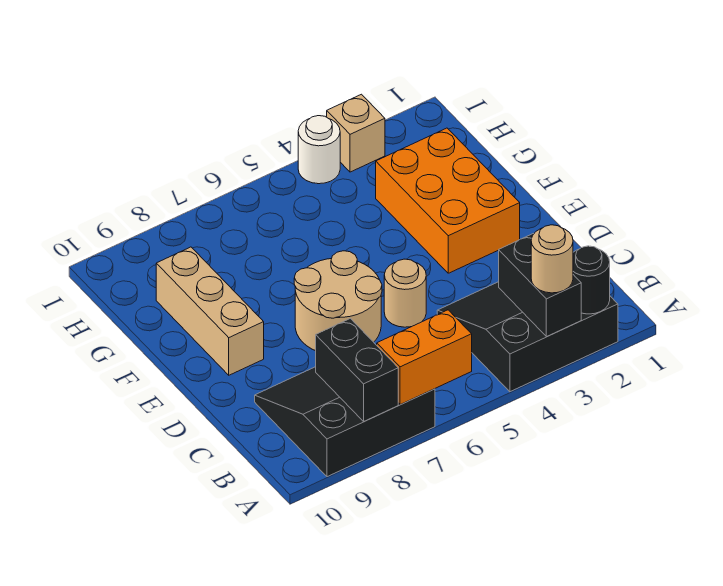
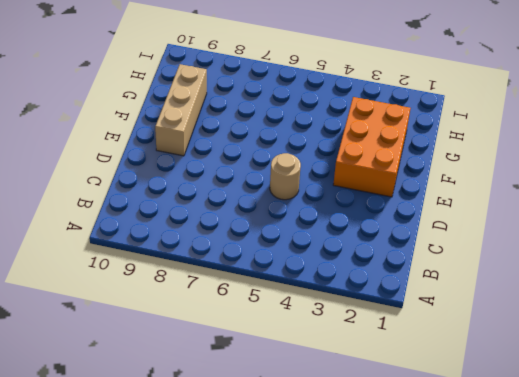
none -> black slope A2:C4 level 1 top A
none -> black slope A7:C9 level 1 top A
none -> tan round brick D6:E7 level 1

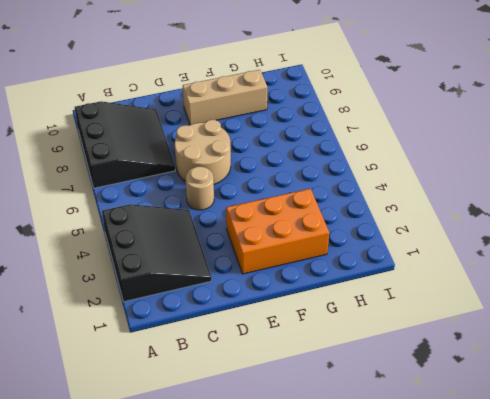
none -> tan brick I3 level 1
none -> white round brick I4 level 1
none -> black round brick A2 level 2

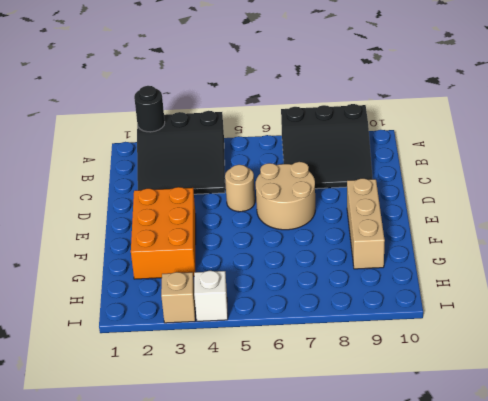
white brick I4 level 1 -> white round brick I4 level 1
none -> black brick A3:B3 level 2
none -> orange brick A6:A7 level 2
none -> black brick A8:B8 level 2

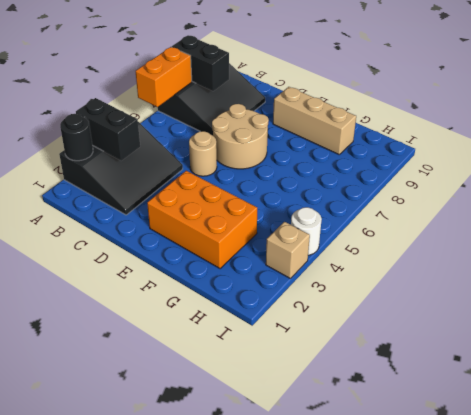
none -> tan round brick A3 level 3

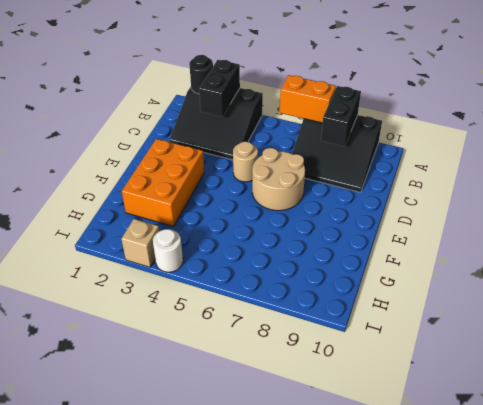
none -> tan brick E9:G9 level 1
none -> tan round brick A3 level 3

•••••

**Description of the task**
Return an exact transcription of the material, with its pictures left out.

**Output for this task**
none -> black slope A2:C4 level 1 top A
none -> black slope A7:C9 level 1 top A
none -> tan round brick D6:E7 level 1

none -> tan brick I3 level 1
none -> white round brick I4 level 1
none -> black round brick A2 level 2

white brick I4 level 1 -> white round brick I4 level 1
none -> black brick A3:B3 level 2
none -> orange brick A6:A7 level 2
none -> black brick A8:B8 level 2

none -> tan round brick A3 level 3

none -> tan brick E9:G9 level 1
none -> tan round brick A3 level 3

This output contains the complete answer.